● **Task item**: Filtering the records below, copy only those lines that include the word "none".

'''

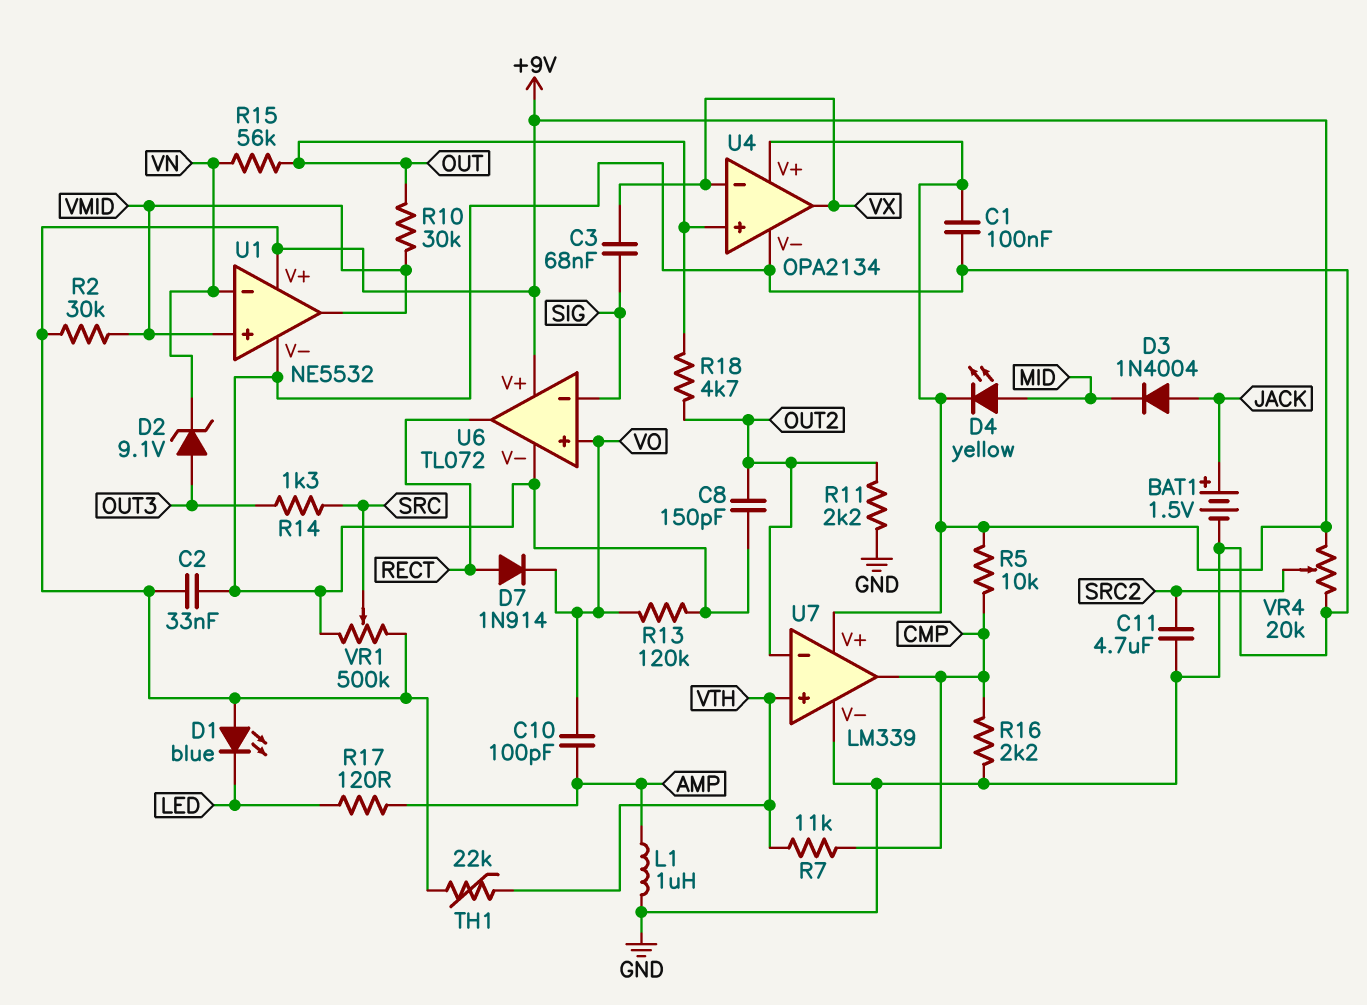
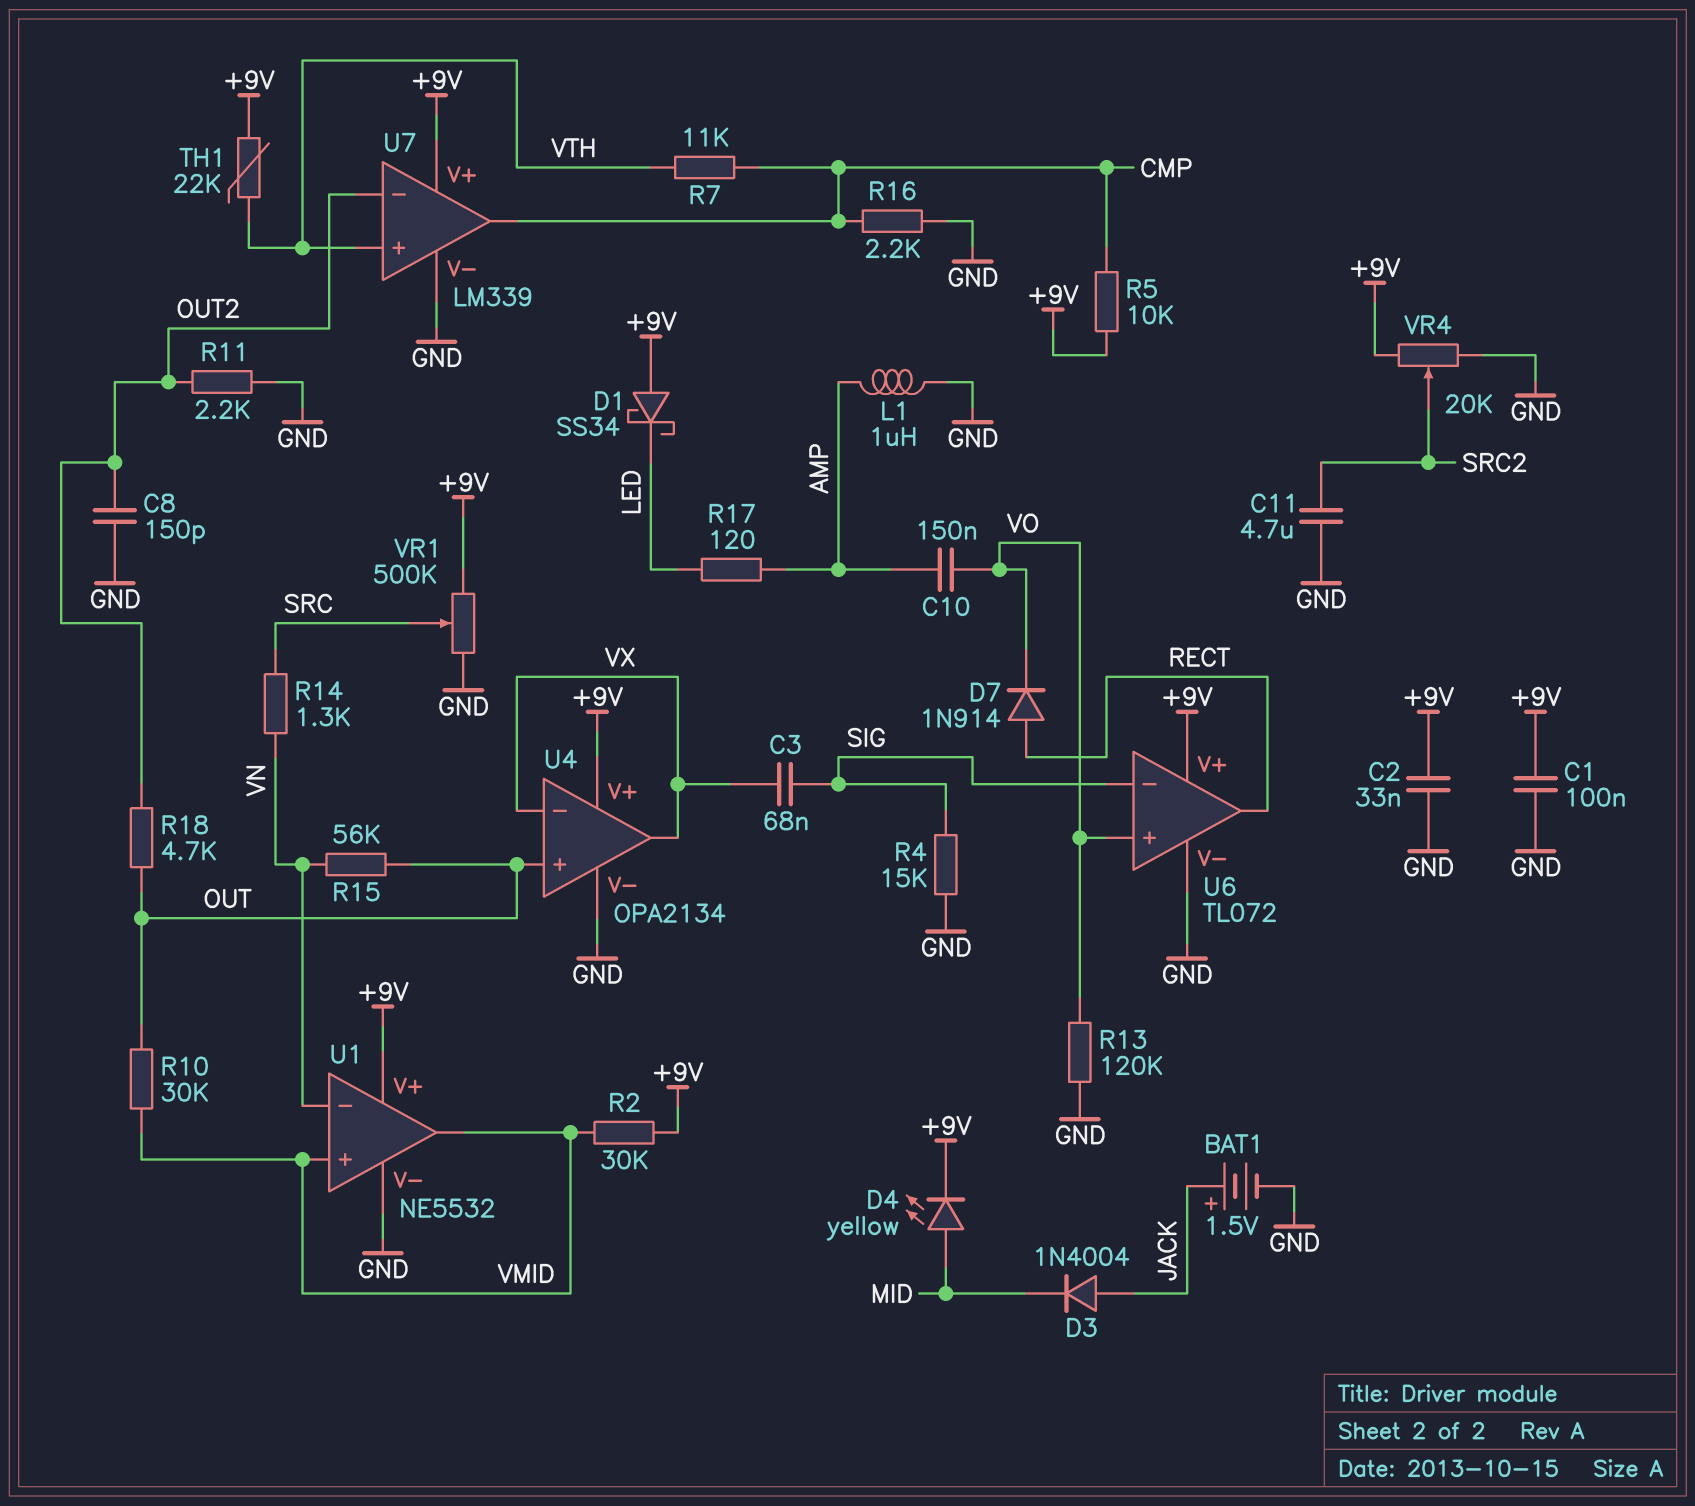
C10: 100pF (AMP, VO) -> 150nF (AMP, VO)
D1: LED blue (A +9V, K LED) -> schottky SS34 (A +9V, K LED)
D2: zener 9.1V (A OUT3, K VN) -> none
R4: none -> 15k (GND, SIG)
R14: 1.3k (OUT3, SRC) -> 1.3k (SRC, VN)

'''

● **Result for this task**:
D2: zener 9.1V (A OUT3, K VN) -> none
R4: none -> 15k (GND, SIG)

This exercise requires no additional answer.